[Shape boundary coordinate data]
----

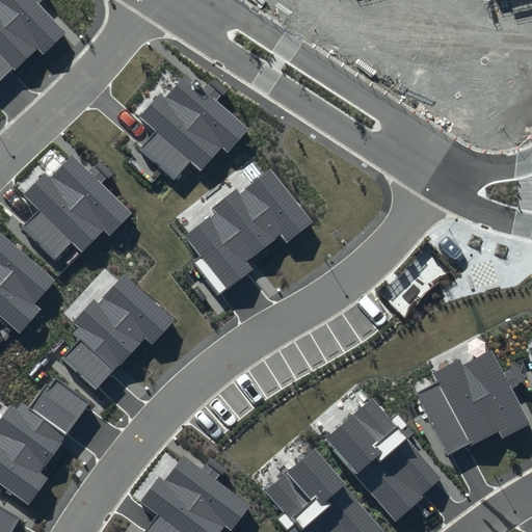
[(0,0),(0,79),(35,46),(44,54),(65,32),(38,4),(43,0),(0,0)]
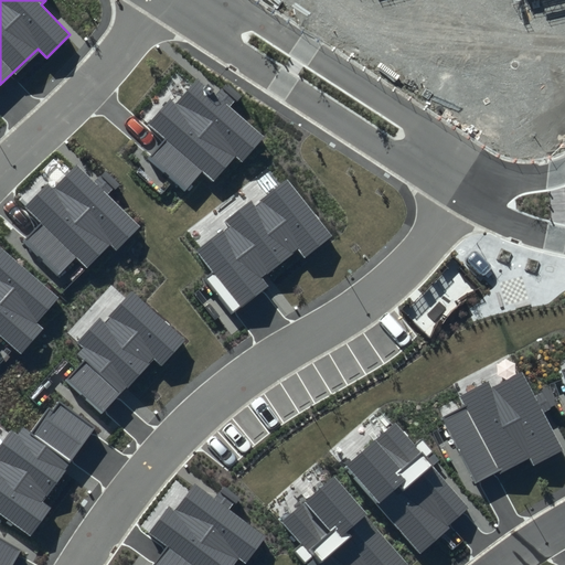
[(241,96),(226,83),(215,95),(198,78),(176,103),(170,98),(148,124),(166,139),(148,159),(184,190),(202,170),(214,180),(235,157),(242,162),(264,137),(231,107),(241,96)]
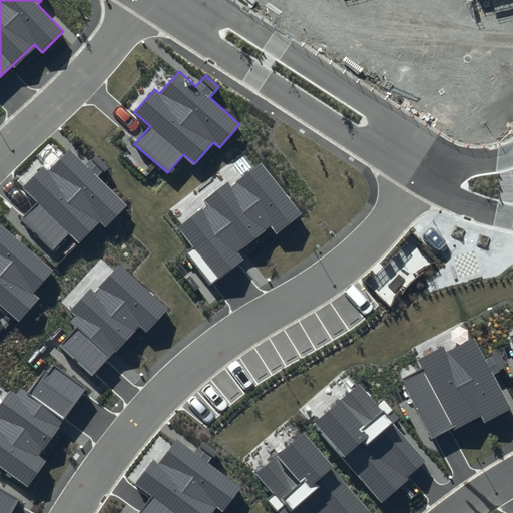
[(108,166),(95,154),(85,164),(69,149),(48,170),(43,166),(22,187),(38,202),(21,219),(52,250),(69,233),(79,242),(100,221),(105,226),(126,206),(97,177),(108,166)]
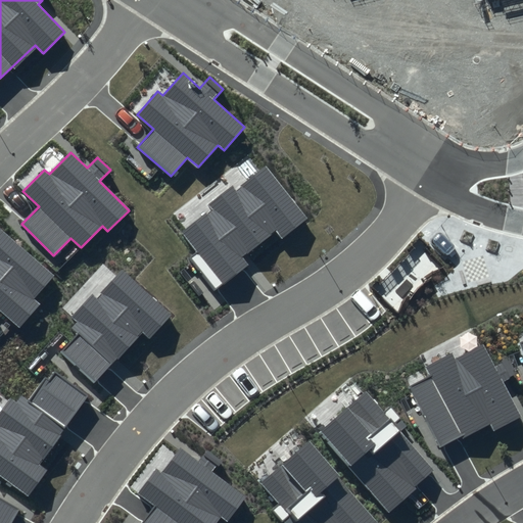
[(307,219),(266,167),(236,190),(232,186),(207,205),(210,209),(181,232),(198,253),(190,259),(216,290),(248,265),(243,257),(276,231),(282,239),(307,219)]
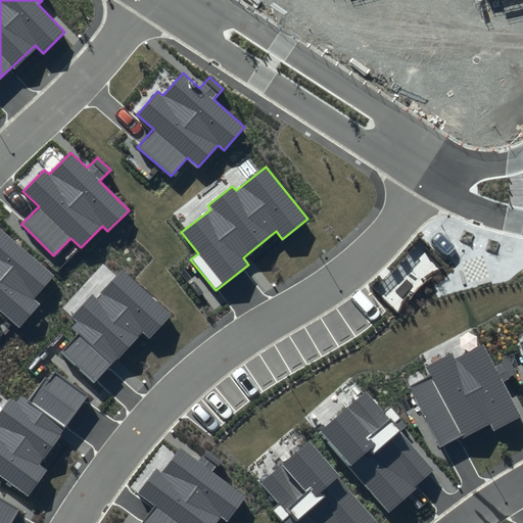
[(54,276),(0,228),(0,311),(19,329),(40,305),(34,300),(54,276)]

----

**JOB ITEM:** Skipping all images, print the data above a second time exactly.

**REPLY TO THE TASK:**
[(0,0),(0,79),(35,46),(44,54),(65,32),(38,4),(43,0),(0,0)]
[(241,96),(226,83),(215,95),(198,78),(176,103),(170,98),(148,124),(166,139),(148,159),(184,190),(202,170),(214,180),(235,157),(242,162),(264,137),(231,107),(241,96)]
[(108,166),(95,154),(85,164),(69,149),(48,170),(43,166),(22,187),(38,202),(21,219),(52,250),(69,233),(79,242),(100,221),(105,226),(126,206),(97,177),(108,166)]
[(307,219),(266,167),(236,190),(232,186),(207,205),(210,209),(181,232),(198,253),(190,259),(216,290),(248,265),(243,257),(276,231),(282,239),(307,219)]
[(54,276),(0,228),(0,311),(19,329),(40,305),(34,300),(54,276)]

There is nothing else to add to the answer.